WHAT THE TASK REQUIRES |
Could you please return each line of the data that has the word "white"?
======== SUPPLIED MATERIAL ========
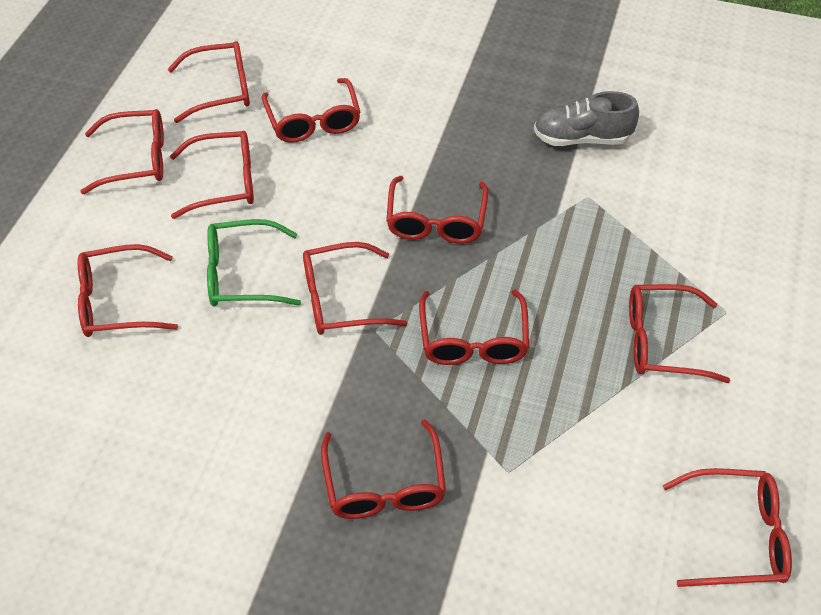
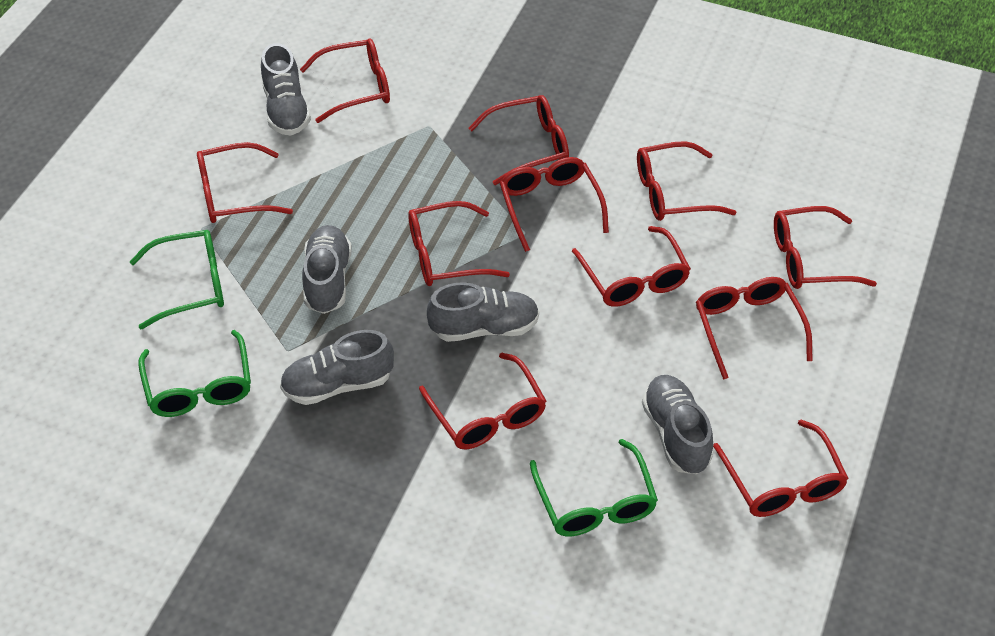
green glasses: [207,219,301,307] = 1 -> [130,230,224,329] [138,330,251,417] [530,439,658,536] = 3
grey shoe: [534,91,639,146] = 1 -> [261,43,311,135] [280,330,394,405] [302,225,352,314] [427,282,539,342] [642,375,713,474] = 5

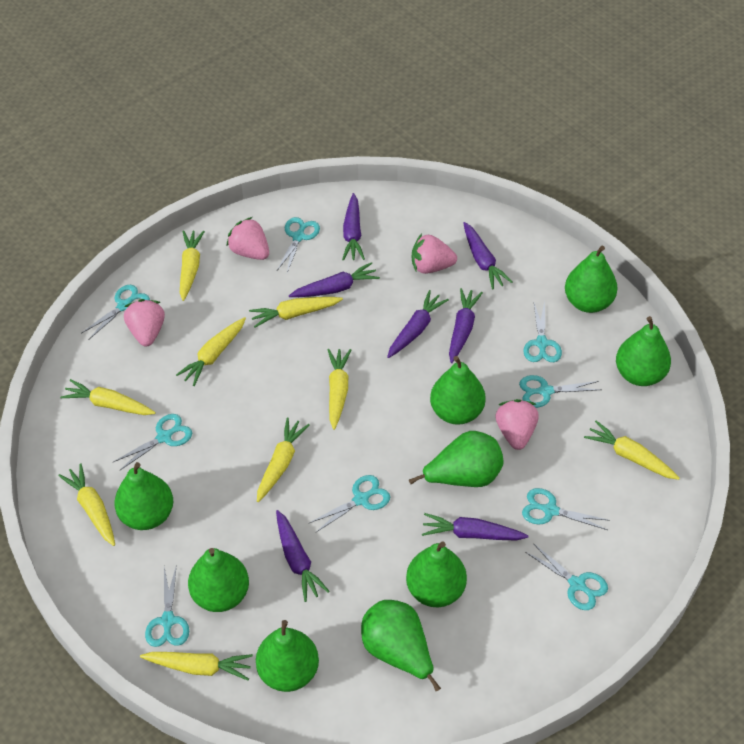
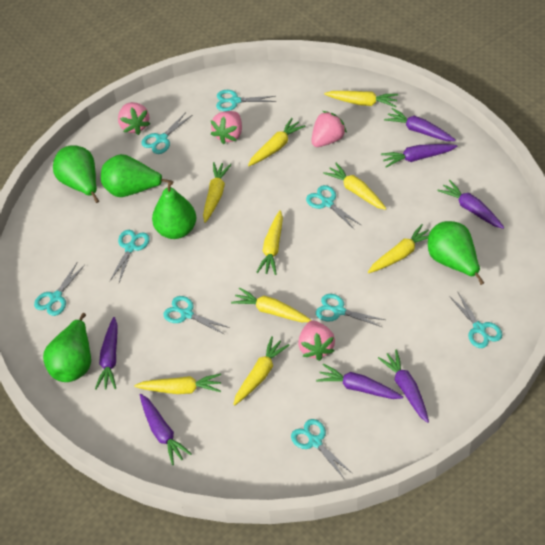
green pear: [114,462,173,530] [188,548,249,612] [256,620,319,692] [361,600,441,691] [406,541,467,607] [409,431,504,487] [430,356,486,425] [565,246,618,313] [616,316,671,386] = 9 -> [43,313,91,382] [53,145,99,203] [101,154,173,197] [152,180,196,239] [428,221,484,285] = 5

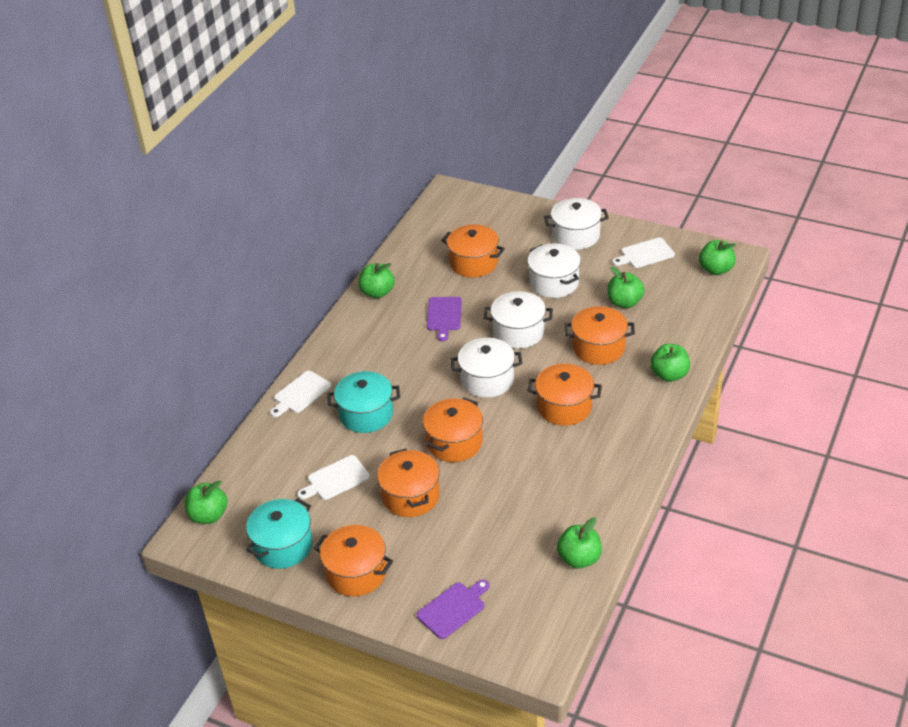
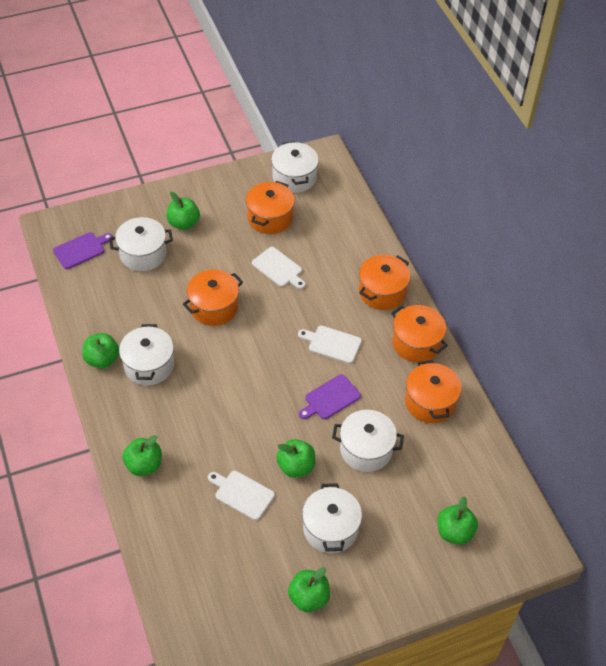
orange pot: [314,525,393,597] [377,448,440,517] [423,398,483,462] [441,225,505,277] [527,364,602,426] [564,306,635,365] = 6 -> [183,270,243,326] [246,181,295,234] [359,255,410,310] [391,305,448,363] [405,360,461,423] = 5
turquoise pot: [246,498,313,569] [327,371,400,433] = 2 -> none = 0
white pot: [451,338,522,398] [484,291,553,349] [527,243,581,298] [544,198,609,250] = 4 -> [109,217,173,271] [119,324,174,385] [271,141,319,193] [302,483,362,553] [332,410,404,472] = 5

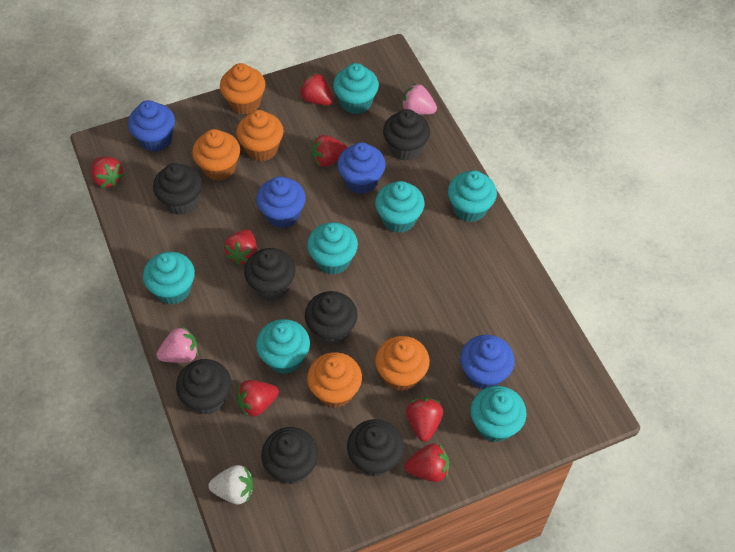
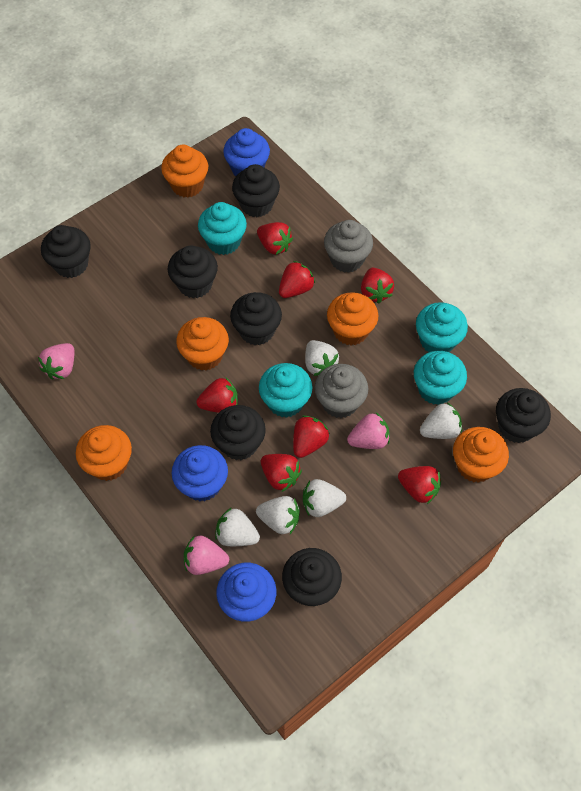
blue cupcake: [128,100,175,152] [256,176,306,228] [337,142,386,194] [460,335,515,389] = 4 -> [172,445,228,501] [216,563,276,622] [223,128,270,176] = 3
grey cupcake: none = 0 -> [315,364,368,418] [324,220,373,273] = 2
pink strawberry: [157,326,198,363] [401,83,437,115] = 2 -> [38,343,74,379] [184,535,229,575] [347,413,390,449] = 3
turquoise cupcake: [143,252,195,305] [256,319,310,374] [307,222,358,274] [333,63,379,114] [375,181,425,233] [448,170,497,222] [470,386,527,442] = 7 -> [198,202,247,255] [259,363,313,418] [414,351,467,405] [416,302,468,353] = 4
white strawberry: [209,465,253,504] = 1 -> [215,507,260,546] [256,496,300,534] [303,479,346,517] [305,340,339,376] [420,402,462,439] = 5

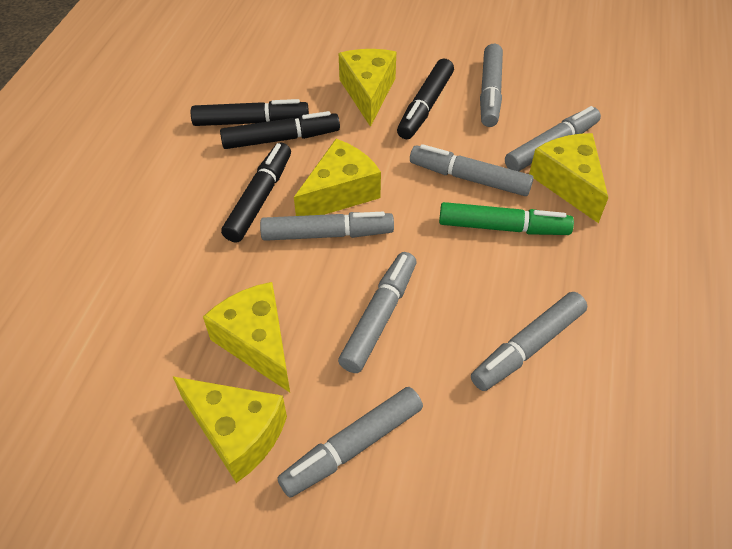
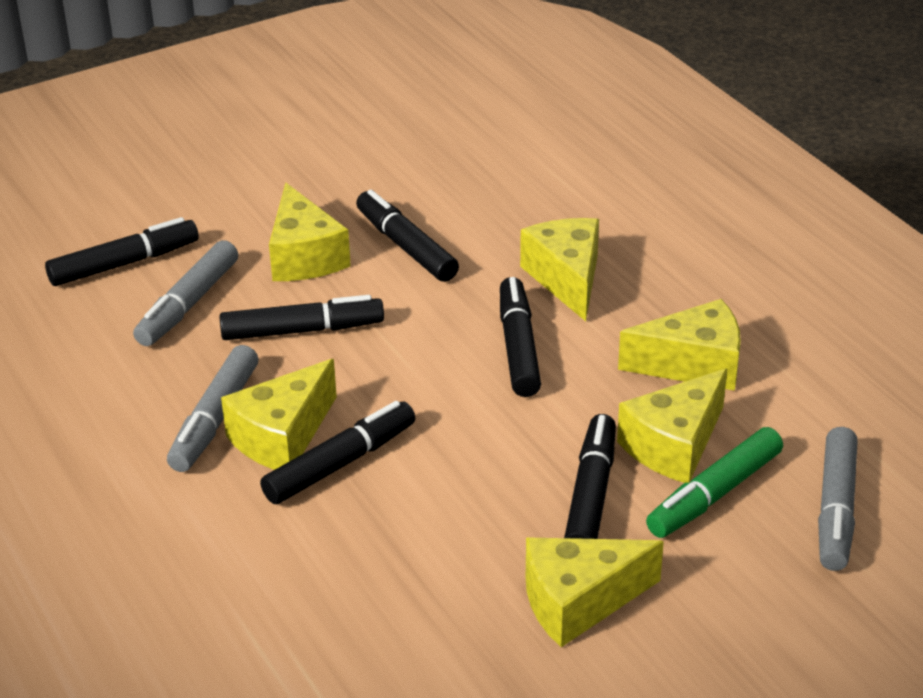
black marker: [191,99,309,126] [220,111,340,149] [221,142,291,243] [397,59,454,139] = 4 -> [45,217,199,286] [219,295,384,340] [260,401,415,504] [356,190,459,282] [500,277,541,397] [564,414,616,539] = 6
grey marker: [260,212,394,241] [277,387,423,498] [338,252,416,373] [410,144,534,196] [471,292,587,391] [480,44,503,127] [505,106,601,171] = 7 -> [133,240,238,346] [167,345,258,472] [818,427,858,571] = 3
yellow cheese: [173,376,287,483] [203,282,290,392] [294,139,381,216] [339,49,396,127] [529,133,608,223] = 5 -> [221,359,337,470] [269,183,351,281] [520,218,599,321] [526,537,664,647] [617,368,727,483] [618,299,741,391] = 6

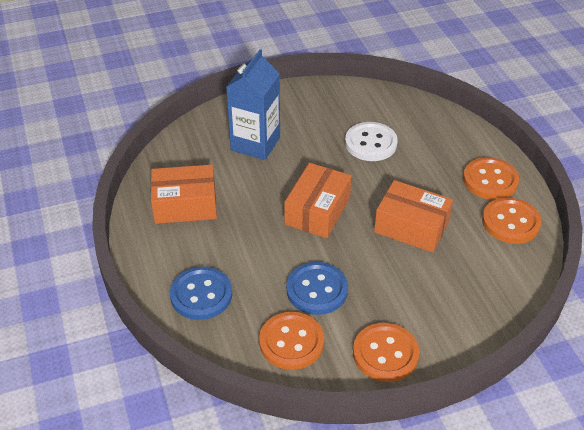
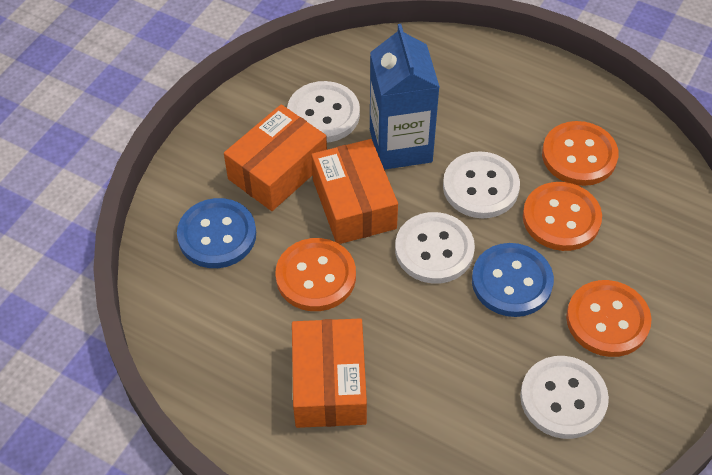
white button: [345,122,398,161] = 1 -> [287,81,360,143] [395,212,475,284] [443,151,520,218] [520,356,609,439] = 4

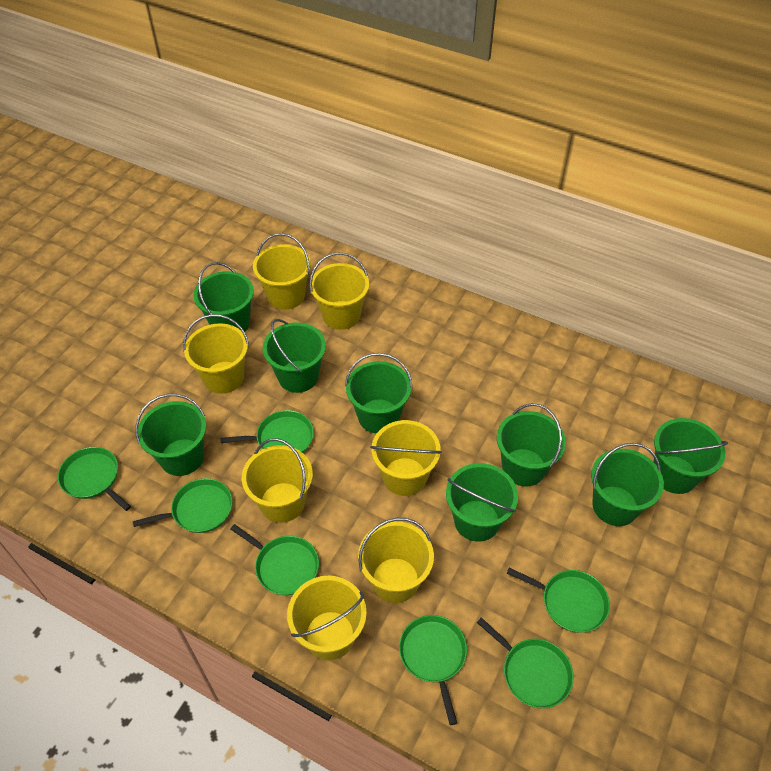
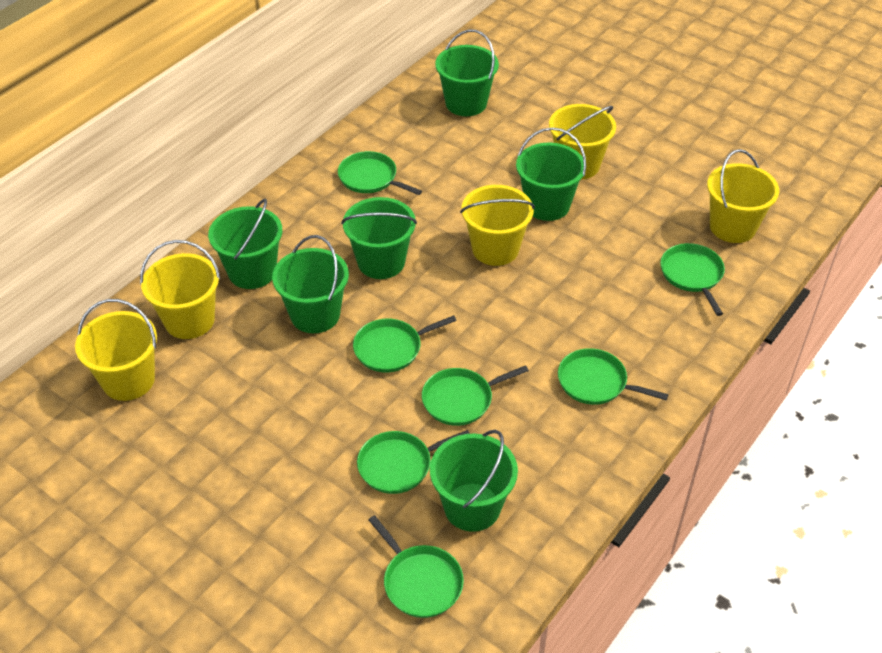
green bucket: [136,394,206,476] [193,262,254,332] [263,319,326,393] [345,353,413,433] [446,463,518,542] [497,403,566,486] [591,443,664,526] [654,418,728,494] = 8 -> [208,199,282,289] [272,235,349,333] [341,197,417,279] [430,430,518,532] [435,30,499,116] [516,127,586,221] = 6
yellow bucket: [183,314,249,394] [242,438,313,523] [253,233,311,310] [287,576,367,660] [310,252,369,330] [358,518,434,603] [370,420,442,496] = 7 -> [75,299,157,401] [140,240,220,339] [460,185,535,266] [549,104,616,179] [707,149,779,243] = 5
========
SOLUTION TO THIS PROBLEM |
white pot: [451,338,522,398] [484,291,553,349] [527,243,581,298] [544,198,609,250] = 4 -> [109,217,173,271] [119,324,174,385] [271,141,319,193] [302,483,362,553] [332,410,404,472] = 5
white strawberry: [209,465,253,504] = 1 -> [215,507,260,546] [256,496,300,534] [303,479,346,517] [305,340,339,376] [420,402,462,439] = 5
white button: [345,122,398,161] = 1 -> [287,81,360,143] [395,212,475,284] [443,151,520,218] [520,356,609,439] = 4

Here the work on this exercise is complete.